EXERCISE GOAL:
Read through the entries below and copy each line where "plate" turns up.

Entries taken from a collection

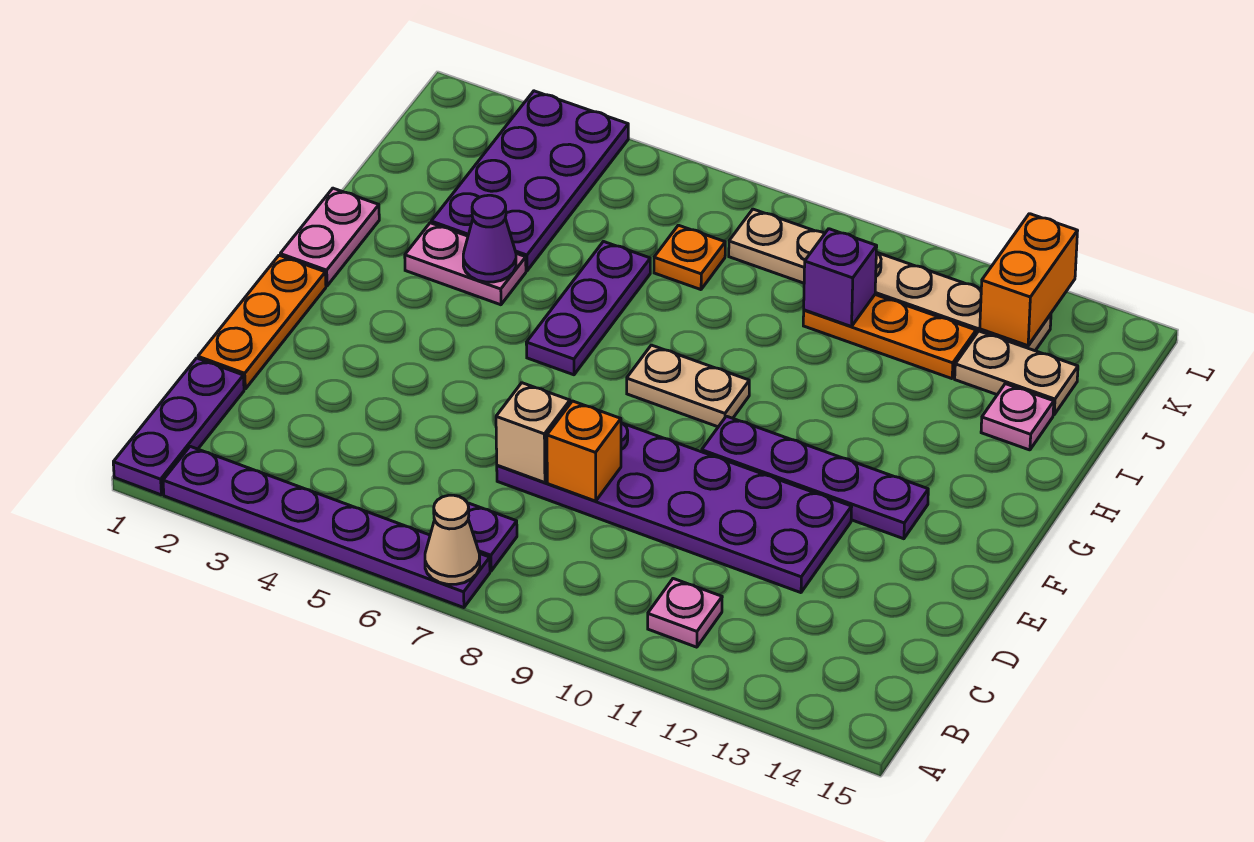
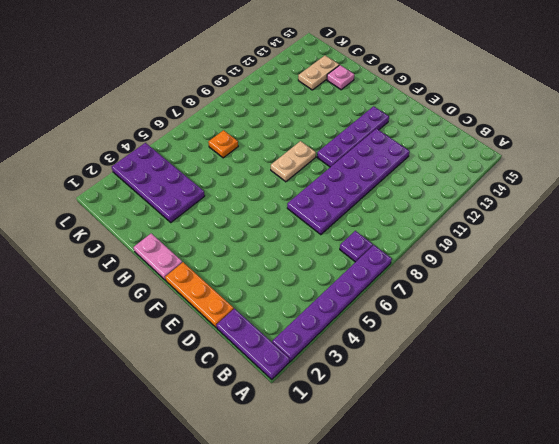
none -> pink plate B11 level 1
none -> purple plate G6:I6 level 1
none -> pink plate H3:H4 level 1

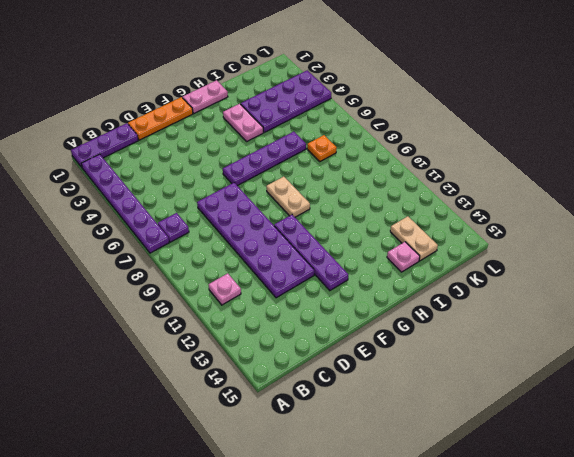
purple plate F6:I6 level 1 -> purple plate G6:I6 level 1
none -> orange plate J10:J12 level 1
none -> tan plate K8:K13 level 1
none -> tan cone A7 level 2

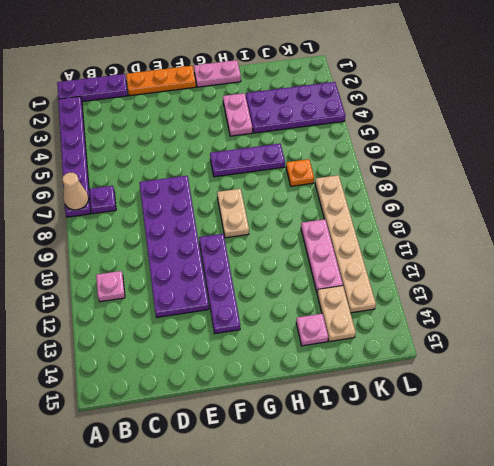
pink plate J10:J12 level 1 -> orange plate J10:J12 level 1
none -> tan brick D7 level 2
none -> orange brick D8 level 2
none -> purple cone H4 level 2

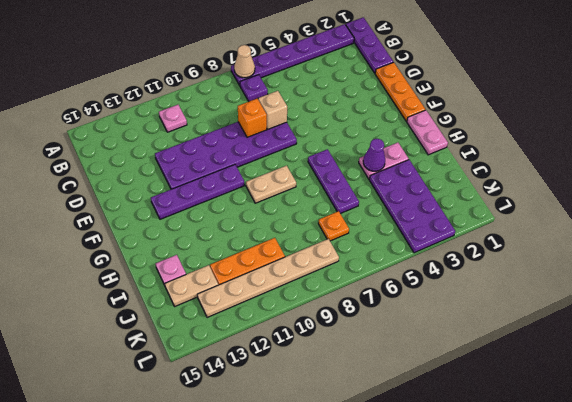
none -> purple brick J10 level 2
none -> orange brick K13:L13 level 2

SOLUTION FOR THIS EXERCISE:
none -> pink plate B11 level 1
none -> purple plate G6:I6 level 1
none -> pink plate H3:H4 level 1
purple plate F6:I6 level 1 -> purple plate G6:I6 level 1
none -> orange plate J10:J12 level 1
none -> tan plate K8:K13 level 1
pink plate J10:J12 level 1 -> orange plate J10:J12 level 1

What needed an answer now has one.